-- Begin Input --

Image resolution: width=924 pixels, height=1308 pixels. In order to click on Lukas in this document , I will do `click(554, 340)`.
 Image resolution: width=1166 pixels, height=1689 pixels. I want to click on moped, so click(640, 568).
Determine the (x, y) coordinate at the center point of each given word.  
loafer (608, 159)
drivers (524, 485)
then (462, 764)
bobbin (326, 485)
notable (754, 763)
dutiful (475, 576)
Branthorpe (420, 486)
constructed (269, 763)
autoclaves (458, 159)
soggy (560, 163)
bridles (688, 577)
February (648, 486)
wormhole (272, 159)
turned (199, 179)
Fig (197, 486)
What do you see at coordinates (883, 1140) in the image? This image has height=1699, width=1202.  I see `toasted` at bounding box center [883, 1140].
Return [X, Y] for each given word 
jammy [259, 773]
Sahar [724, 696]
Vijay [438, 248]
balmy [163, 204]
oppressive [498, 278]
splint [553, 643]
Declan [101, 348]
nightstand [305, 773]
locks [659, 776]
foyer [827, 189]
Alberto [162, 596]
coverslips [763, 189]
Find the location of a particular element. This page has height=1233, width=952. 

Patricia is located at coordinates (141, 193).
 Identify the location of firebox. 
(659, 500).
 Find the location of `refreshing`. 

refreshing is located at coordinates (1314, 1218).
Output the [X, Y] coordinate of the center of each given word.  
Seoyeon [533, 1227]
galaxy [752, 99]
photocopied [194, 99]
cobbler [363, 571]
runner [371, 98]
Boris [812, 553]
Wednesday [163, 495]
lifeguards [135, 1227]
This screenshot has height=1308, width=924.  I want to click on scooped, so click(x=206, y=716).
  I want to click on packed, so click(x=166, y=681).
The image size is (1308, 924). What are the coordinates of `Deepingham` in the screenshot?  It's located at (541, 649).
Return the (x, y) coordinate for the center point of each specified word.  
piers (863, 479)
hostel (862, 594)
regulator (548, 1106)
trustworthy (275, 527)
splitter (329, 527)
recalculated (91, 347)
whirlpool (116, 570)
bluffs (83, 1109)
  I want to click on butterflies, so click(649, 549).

-- End Input --

→ **Your instructions**
Rewrite the listing above, swapping every "each given word" for "each listed word" and leaving everything else unchanged.

→ **Completed task**
Image resolution: width=924 pixels, height=1308 pixels. In order to click on Lukas in this document , I will do `click(554, 340)`.
 Image resolution: width=1166 pixels, height=1689 pixels. I want to click on moped, so click(640, 568).
Determine the (x, y) coordinate at the center point of each listed word.  
loafer (608, 159)
drivers (524, 485)
then (462, 764)
bobbin (326, 485)
notable (754, 763)
dutiful (475, 576)
Branthorpe (420, 486)
constructed (269, 763)
autoclaves (458, 159)
soggy (560, 163)
bridles (688, 577)
February (648, 486)
wormhole (272, 159)
turned (199, 179)
Fig (197, 486)
What do you see at coordinates (883, 1140) in the image? This image has height=1699, width=1202.  I see `toasted` at bounding box center [883, 1140].
Return [X, Y] for each listed word 
jammy [259, 773]
Sahar [724, 696]
Vijay [438, 248]
balmy [163, 204]
oppressive [498, 278]
splint [553, 643]
Declan [101, 348]
nightstand [305, 773]
locks [659, 776]
foyer [827, 189]
Alberto [162, 596]
coverslips [763, 189]
Find the location of a particular element. This page has height=1233, width=952. 

Patricia is located at coordinates (141, 193).
 Identify the location of firebox. 
(659, 500).
 Find the location of `refreshing`. 

refreshing is located at coordinates (1314, 1218).
Output the [X, Y] coordinate of the center of each listed word.  
Seoyeon [533, 1227]
galaxy [752, 99]
photocopied [194, 99]
cobbler [363, 571]
runner [371, 98]
Boris [812, 553]
Wednesday [163, 495]
lifeguards [135, 1227]
This screenshot has height=1308, width=924.  I want to click on scooped, so click(x=206, y=716).
  I want to click on packed, so click(x=166, y=681).
The image size is (1308, 924). What are the coordinates of `Deepingham` in the screenshot?  It's located at (541, 649).
Return the (x, y) coordinate for the center point of each specified word.  
piers (863, 479)
hostel (862, 594)
regulator (548, 1106)
trustworthy (275, 527)
splitter (329, 527)
recalculated (91, 347)
whirlpool (116, 570)
bluffs (83, 1109)
  I want to click on butterflies, so click(649, 549).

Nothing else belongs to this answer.